(Colored object listings)

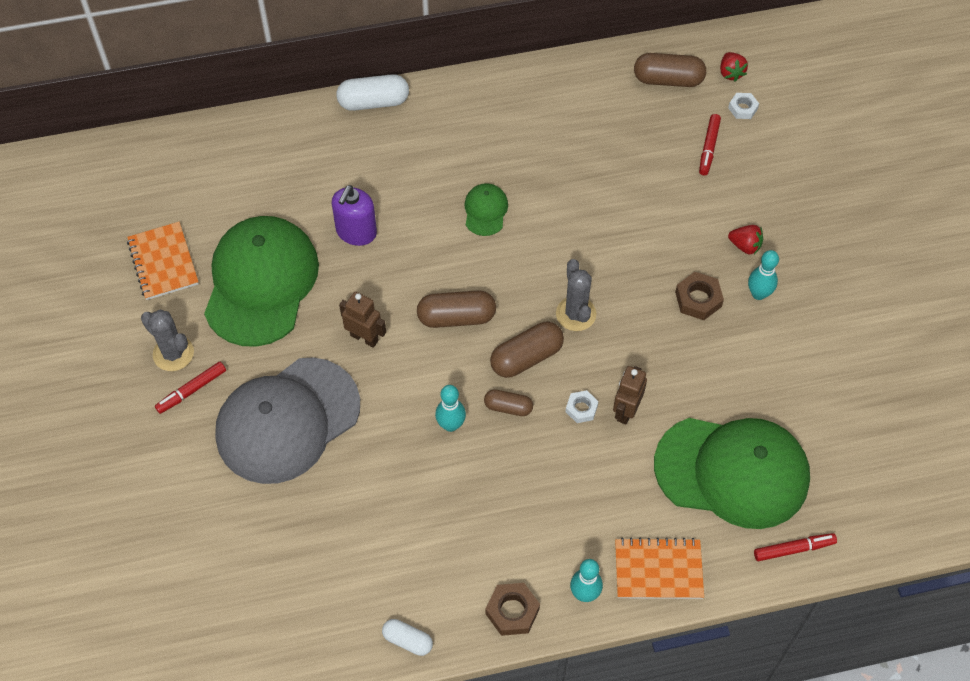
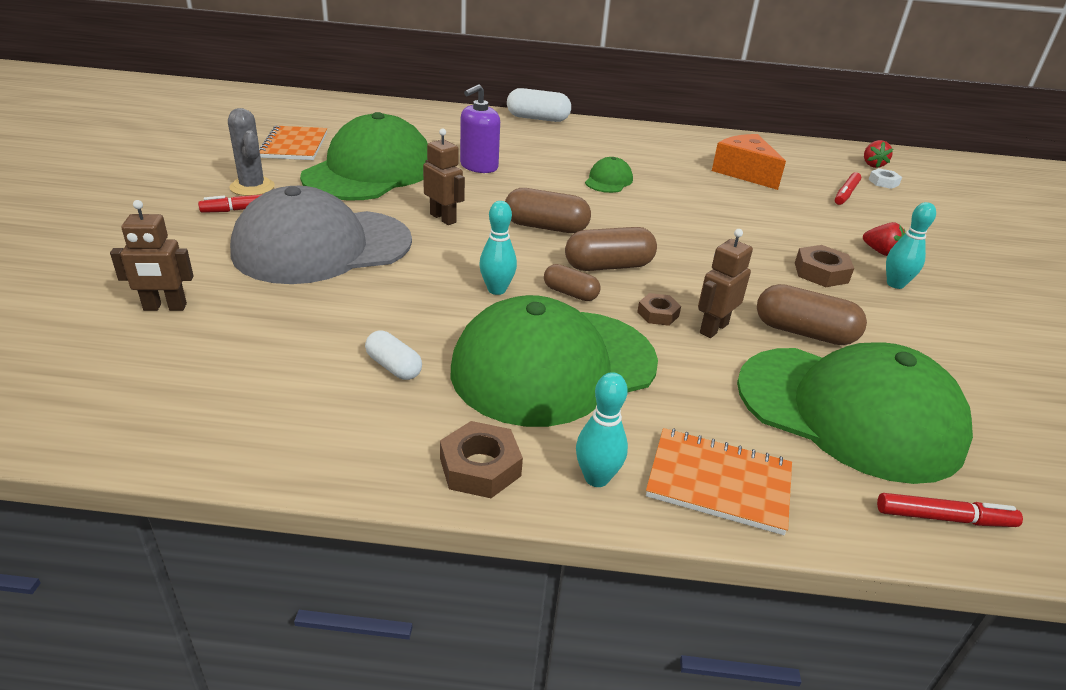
camera: 15 degrees right, 25 degrees down
(219, 542) = (165, 307): none -> brown robot
(407, 640) = (312, 455): white capsule -> white capsule (393, 367)
(524, 499) = (553, 366): none -> green cap
(576, 314) = (676, 252): grey cactus -> none
(581, 409) = (658, 314): white nut -> brown nut
(609, 142) = (744, 172): none -> orange cheese
(668, 79) = (810, 157): brown capsule -> brown capsule (804, 332)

* Exercise
Return the entries above exactly and in full; do not include images.

* Answer below
camera: 15 degrees right, 25 degrees down
(219, 542) = (165, 307): none -> brown robot
(407, 640) = (312, 455): white capsule -> white capsule (393, 367)
(524, 499) = (553, 366): none -> green cap
(576, 314) = (676, 252): grey cactus -> none
(581, 409) = (658, 314): white nut -> brown nut
(609, 142) = (744, 172): none -> orange cheese
(668, 79) = (810, 157): brown capsule -> brown capsule (804, 332)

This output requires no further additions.